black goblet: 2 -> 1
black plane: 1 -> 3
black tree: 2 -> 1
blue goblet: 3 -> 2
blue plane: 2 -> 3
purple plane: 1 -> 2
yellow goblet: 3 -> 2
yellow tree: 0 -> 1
------
Return, with nothing added or dropped, the line containing "black plane: 1 -> 3" and every line after it to the end of the listing above.

→ **Output of the exercise**:
black plane: 1 -> 3
black tree: 2 -> 1
blue goblet: 3 -> 2
blue plane: 2 -> 3
purple plane: 1 -> 2
yellow goblet: 3 -> 2
yellow tree: 0 -> 1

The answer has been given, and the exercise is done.